• _Task statement_
The answer should consist of each line below that contains the word "carpenter".

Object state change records
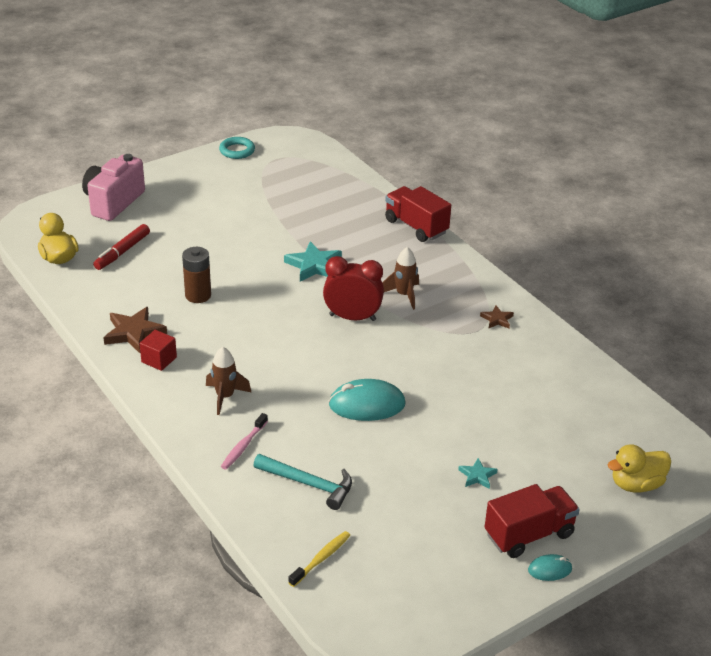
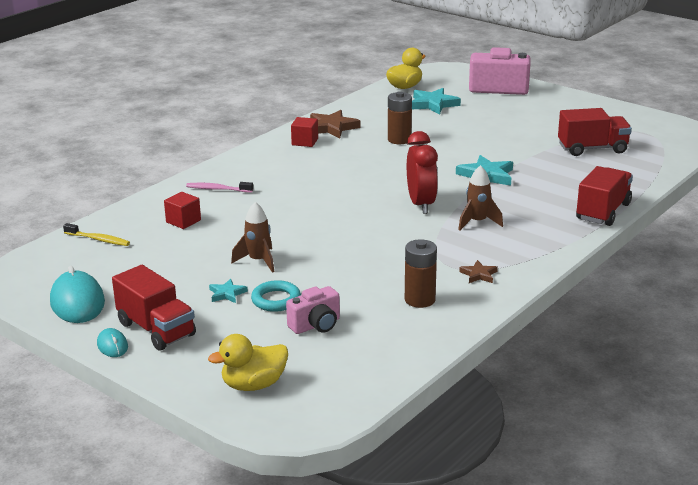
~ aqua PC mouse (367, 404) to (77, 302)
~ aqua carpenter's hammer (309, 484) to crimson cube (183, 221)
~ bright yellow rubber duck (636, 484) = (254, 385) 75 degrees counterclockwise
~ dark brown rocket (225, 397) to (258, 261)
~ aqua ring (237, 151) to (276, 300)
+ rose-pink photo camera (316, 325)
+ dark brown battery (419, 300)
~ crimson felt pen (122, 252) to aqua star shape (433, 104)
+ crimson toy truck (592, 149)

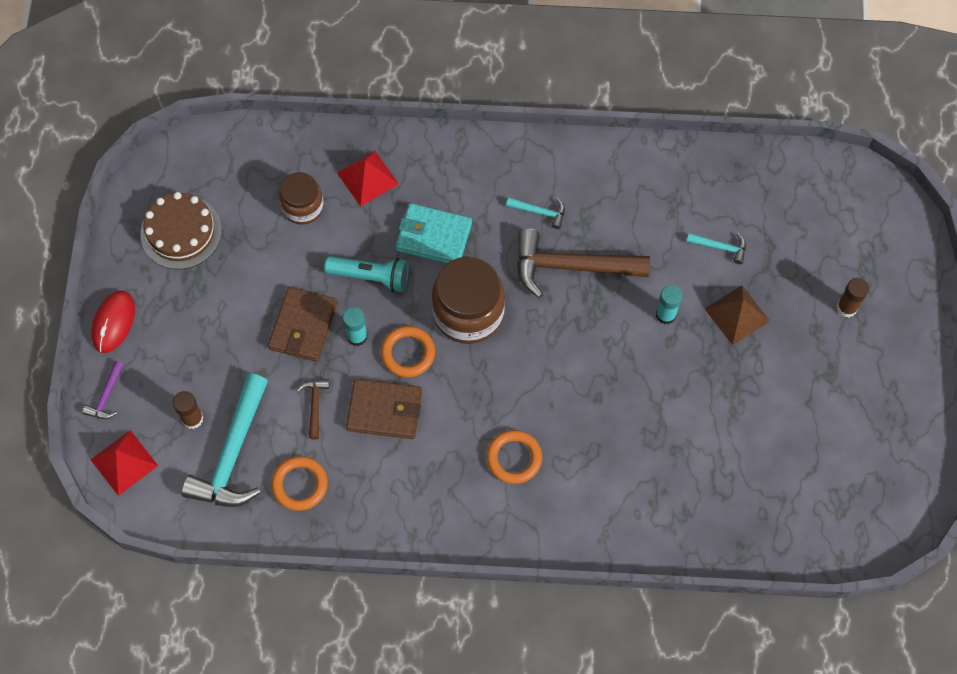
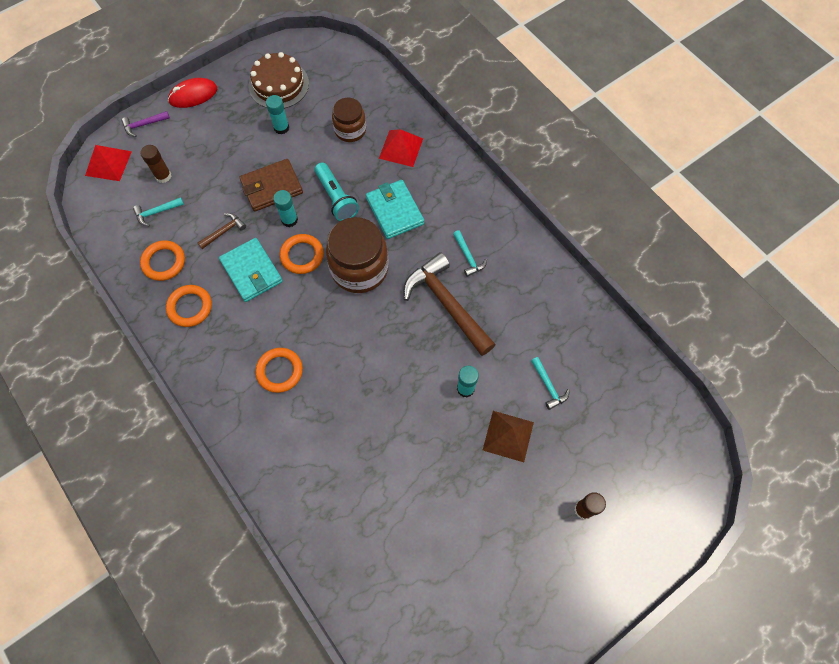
~ aqua carpenter's hammer (232, 454) = (157, 212) x0.45
+ bright orange ring (190, 307)
~ dark brown wallet (384, 410) to aqua wallet (251, 271)
+ aqua glue (281, 128)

• _Result for this exercise_
~ aqua carpenter's hammer (309, 484) to crimson cube (183, 221)
~ aqua carpenter's hammer (232, 454) = (157, 212) x0.45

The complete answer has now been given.